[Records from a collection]
Content starts
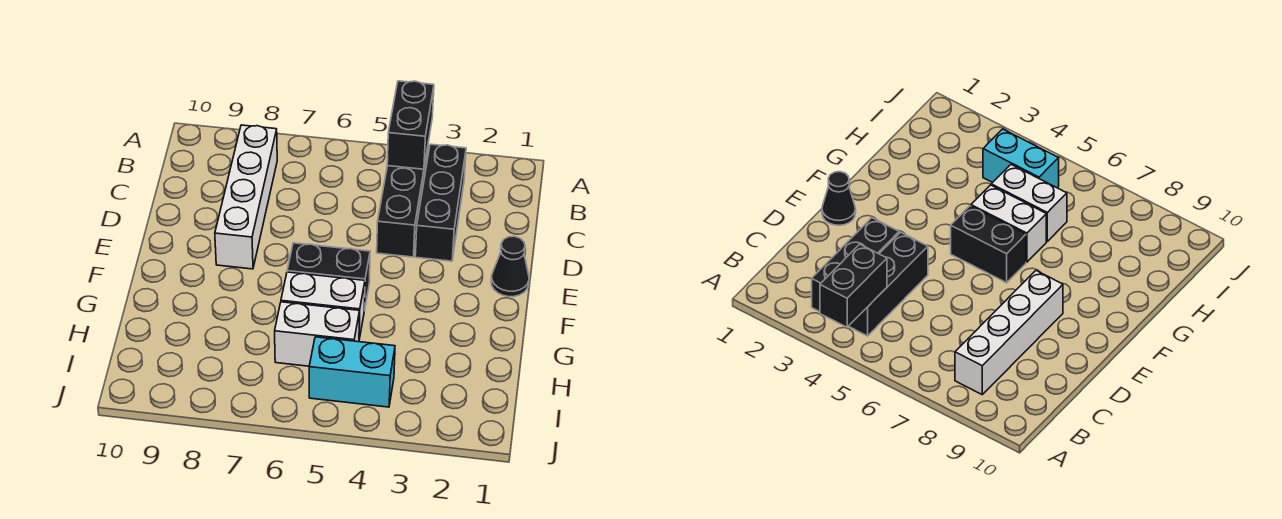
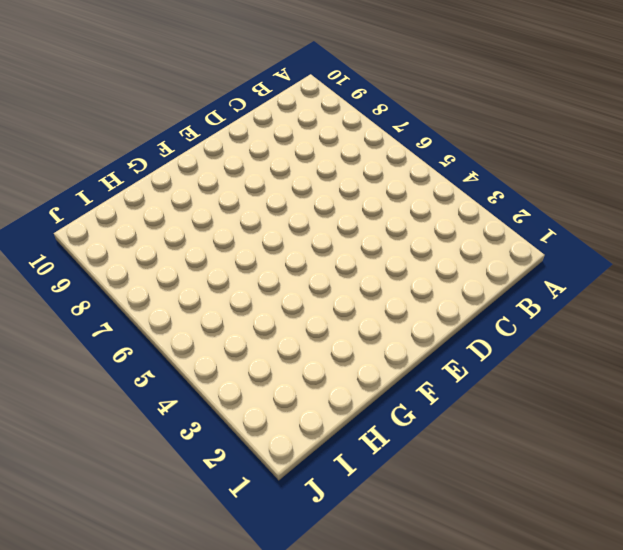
none -> black 1x3 brick [415,144,466,261]
none -> black 1x3 brick [377,148,428,257]

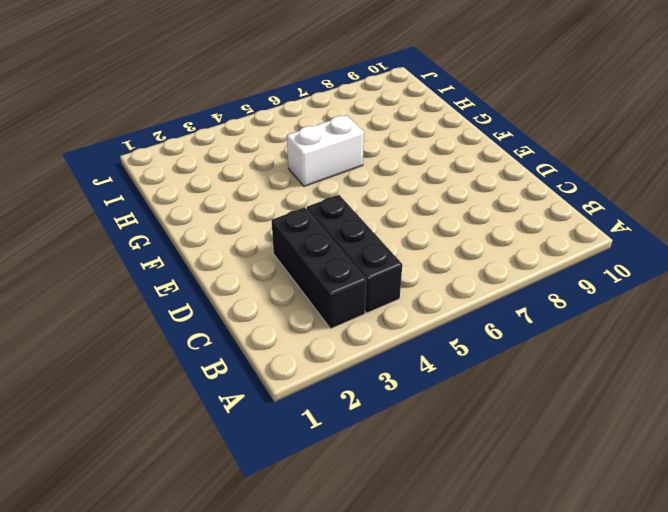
none -> white 1x4 brick [215,125,277,269]
none -> black 1x1 cone [491,236,529,297]

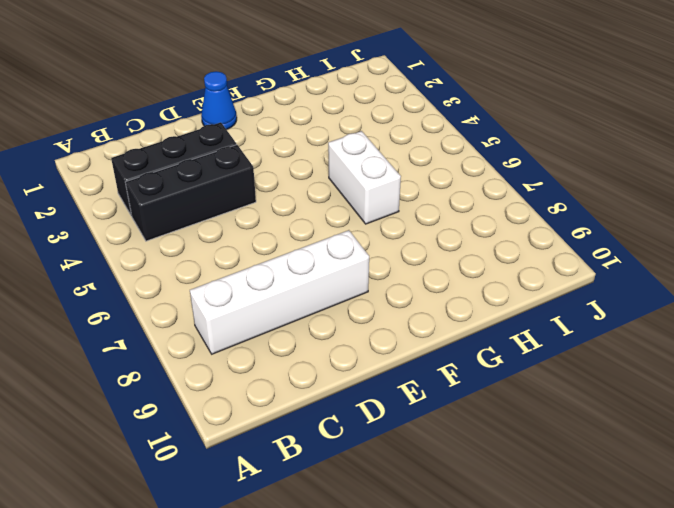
blue 1x1 cone [201,71,237,130] -> black 1x1 cone [491,236,529,297]
none -> black 1x2 brick [287,243,370,311]
none -> white 1x2 brick [275,302,360,366]

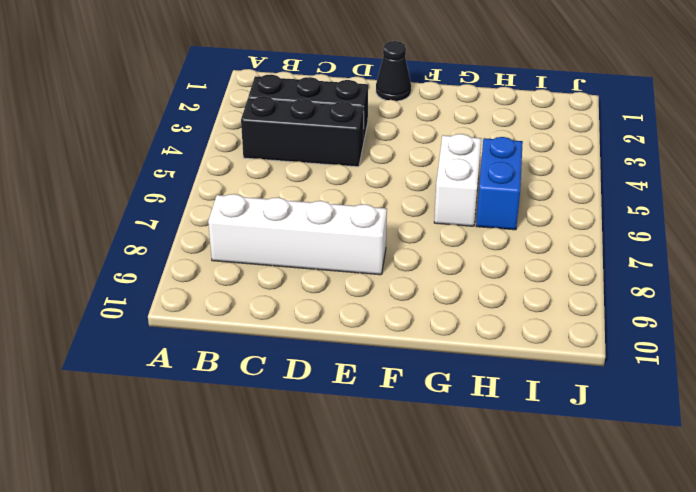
blue 1x2 brick [476,137,523,230] -> white 1x2 brick [275,302,360,366]
none -> black 1x2 brick [287,243,370,311]
none -> cyan 1x2 brick [309,337,395,407]

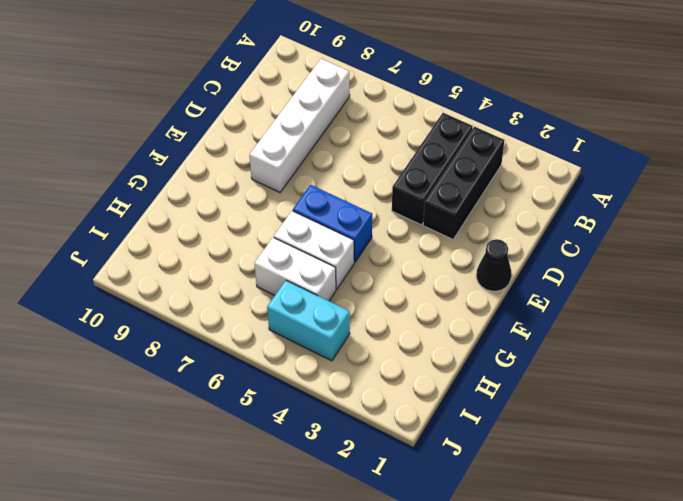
blue 1x2 brick [293,185,372,262] -> black 1x2 brick [287,243,370,311]
none -> black 1x2 brick [387,81,434,169]

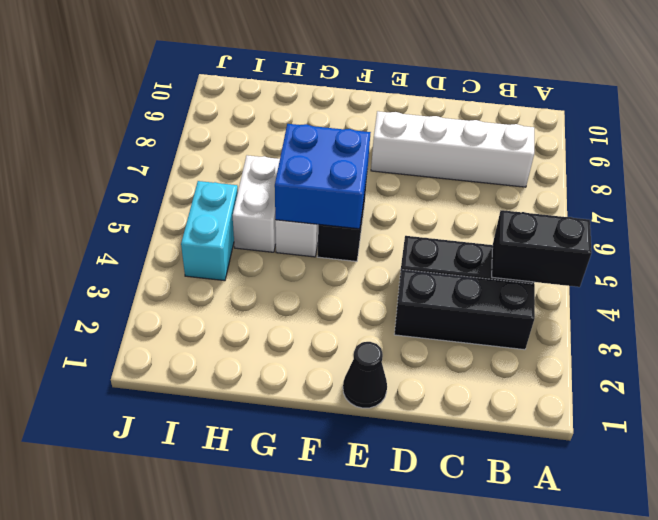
blue 2x2 brick [275,124,371,229] -> none

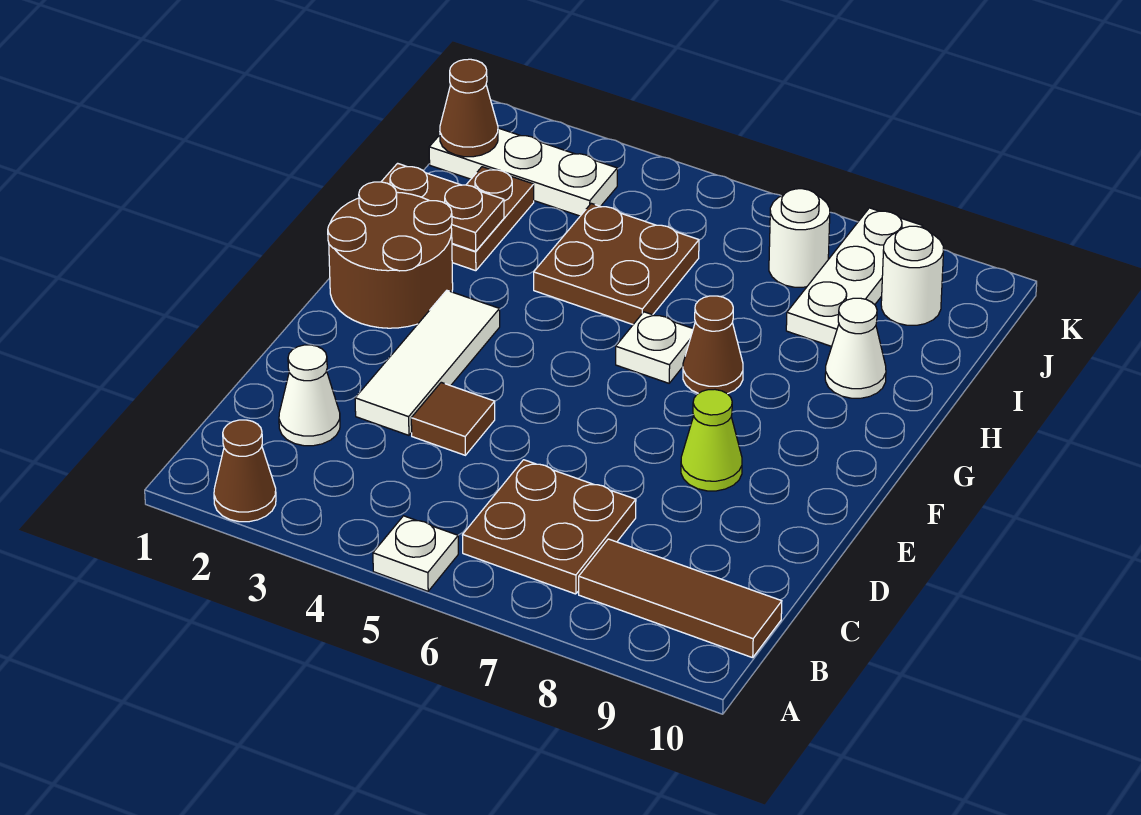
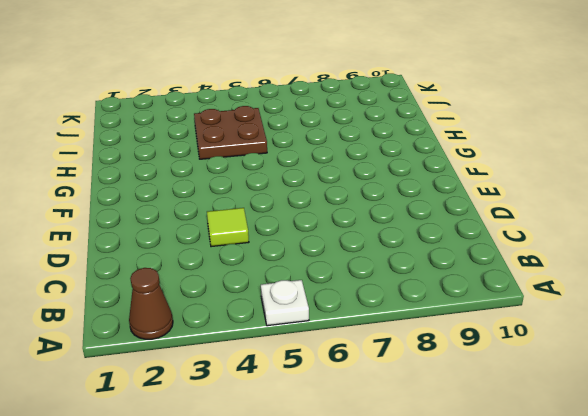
lime 1x1 tile [207,208,249,247] -> brown 1x1 tile [411,382,495,455]
none -> brown 2x2 plate [463,460,636,594]
none -> brown 1x3 tile [579,539,782,658]
none -> white 1x1 cone [279,345,340,446]

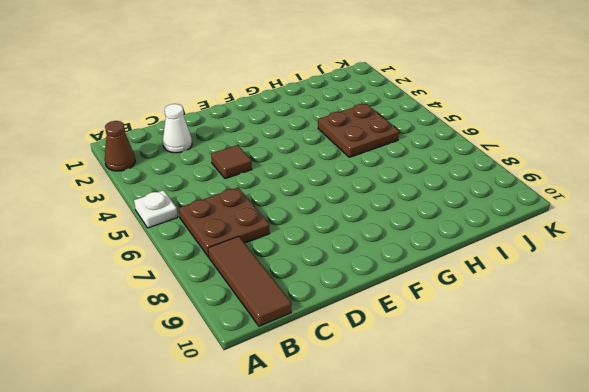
none -> white 1x3 tile [355,291,500,435]
none -> lime 1x1 cone [681,390,742,491]
none -> brown 2x2 round brick [328,182,453,328]

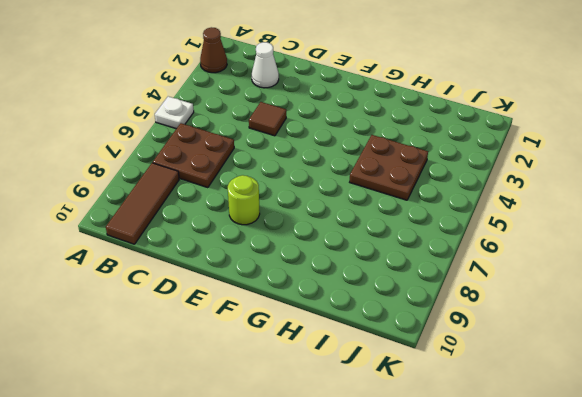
lime 1x1 round brick [228,175,260,225] -> lime 1x1 cone [681,390,742,491]
none -> white 1x3 tile [355,291,500,435]
none -> brown 2x2 round brick [328,182,453,328]
none -> white 1x1 plate [616,312,693,383]

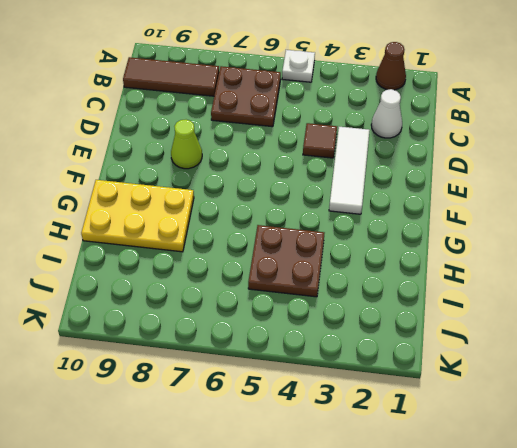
yellow 2x3 plate [81,180,194,252] -> white 1x1 cone [825,298,886,398]
none -> brown 2x2 round brick [328,182,453,328]
none -> white 1x1 plate [616,312,693,383]
none -> brown 1x1 cone [683,296,743,394]

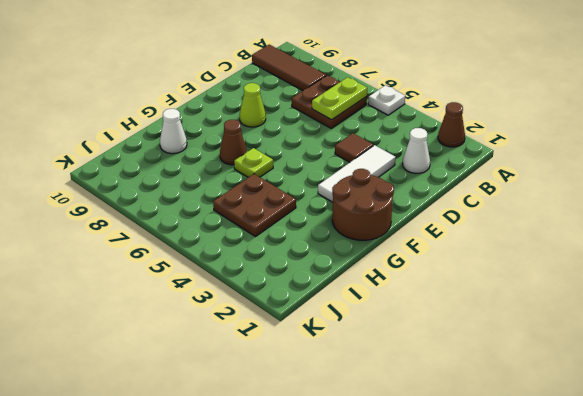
lime 1x2 plate [312,77,367,120] -> none
lime 1x1 plate [234,148,273,177] -> white 1x1 plate [616,312,693,383]
none -> brown 1x2 plate [452,167,534,271]
none -> white 1x3 plate [786,208,923,346]
none -> white 1x3 plate [429,128,617,216]

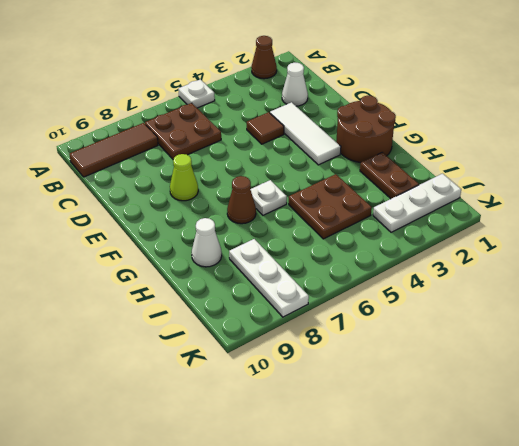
none -> white 1x1 round brick [769,189,830,287]
none -> white 1x1 round brick [881,226,943,325]
none -> brown 1x2 plate [381,163,504,251]

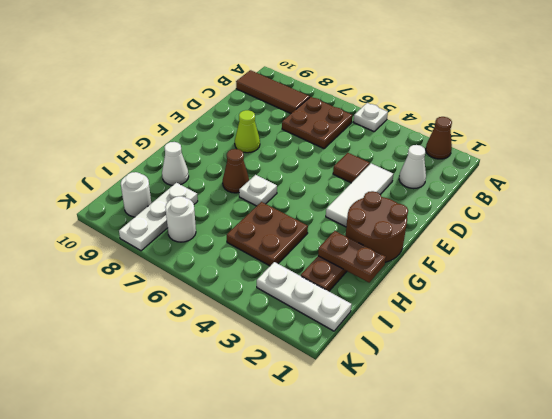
none -> brown 1x1 cone [440,59,498,157]

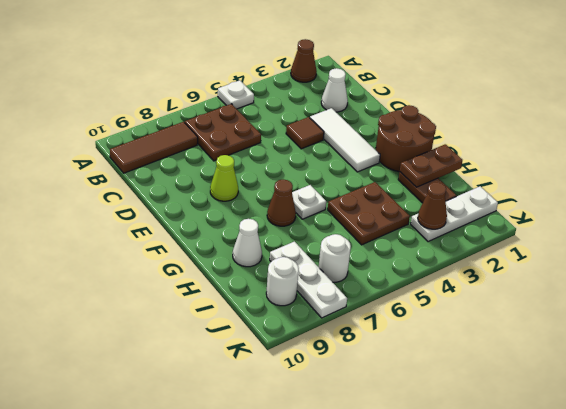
brown 1x1 cone [418,182,447,229] -> brown 1x1 cone moved to [440,59,498,157]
Content ends
Task objective
Retype the data above exactly; pictures are not part of the copy.

Result
none -> black 1x3 brick [415,144,466,261]
none -> black 1x3 brick [377,148,428,257]

none -> white 1x4 brick [215,125,277,269]
none -> black 1x1 cone [491,236,529,297]

blue 1x1 cone [201,71,237,130] -> black 1x1 cone [491,236,529,297]
none -> black 1x2 brick [287,243,370,311]
none -> white 1x2 brick [275,302,360,366]

blue 1x2 brick [476,137,523,230] -> white 1x2 brick [275,302,360,366]
none -> black 1x2 brick [287,243,370,311]
none -> cyan 1x2 brick [309,337,395,407]

blue 1x2 brick [293,185,372,262] -> black 1x2 brick [287,243,370,311]
none -> black 1x2 brick [387,81,434,169]

blue 2x2 brick [275,124,371,229] -> none

lime 1x1 tile [207,208,249,247] -> brown 1x1 tile [411,382,495,455]
none -> brown 2x2 plate [463,460,636,594]
none -> brown 1x3 tile [579,539,782,658]
none -> white 1x1 cone [279,345,340,446]

none -> white 1x3 tile [355,291,500,435]
none -> lime 1x1 cone [681,390,742,491]
none -> brown 2x2 round brick [328,182,453,328]

lime 1x1 round brick [228,175,260,225] -> lime 1x1 cone [681,390,742,491]
none -> white 1x3 tile [355,291,500,435]
none -> brown 2x2 round brick [328,182,453,328]
none -> white 1x1 plate [616,312,693,383]

yellow 2x3 plate [81,180,194,252] -> white 1x1 cone [825,298,886,398]
none -> brown 2x2 round brick [328,182,453,328]
none -> white 1x1 plate [616,312,693,383]
none -> brown 1x1 cone [683,296,743,394]

lime 1x2 plate [312,77,367,120] -> none
lime 1x1 plate [234,148,273,177] -> white 1x1 plate [616,312,693,383]
none -> brown 1x2 plate [452,167,534,271]
none -> white 1x3 plate [786,208,923,346]
none -> white 1x3 plate [429,128,617,216]

none -> white 1x1 round brick [769,189,830,287]
none -> white 1x1 round brick [881,226,943,325]
none -> brown 1x2 plate [381,163,504,251]

none -> brown 1x1 cone [440,59,498,157]

brown 1x1 cone [418,182,447,229] -> brown 1x1 cone moved to [440,59,498,157]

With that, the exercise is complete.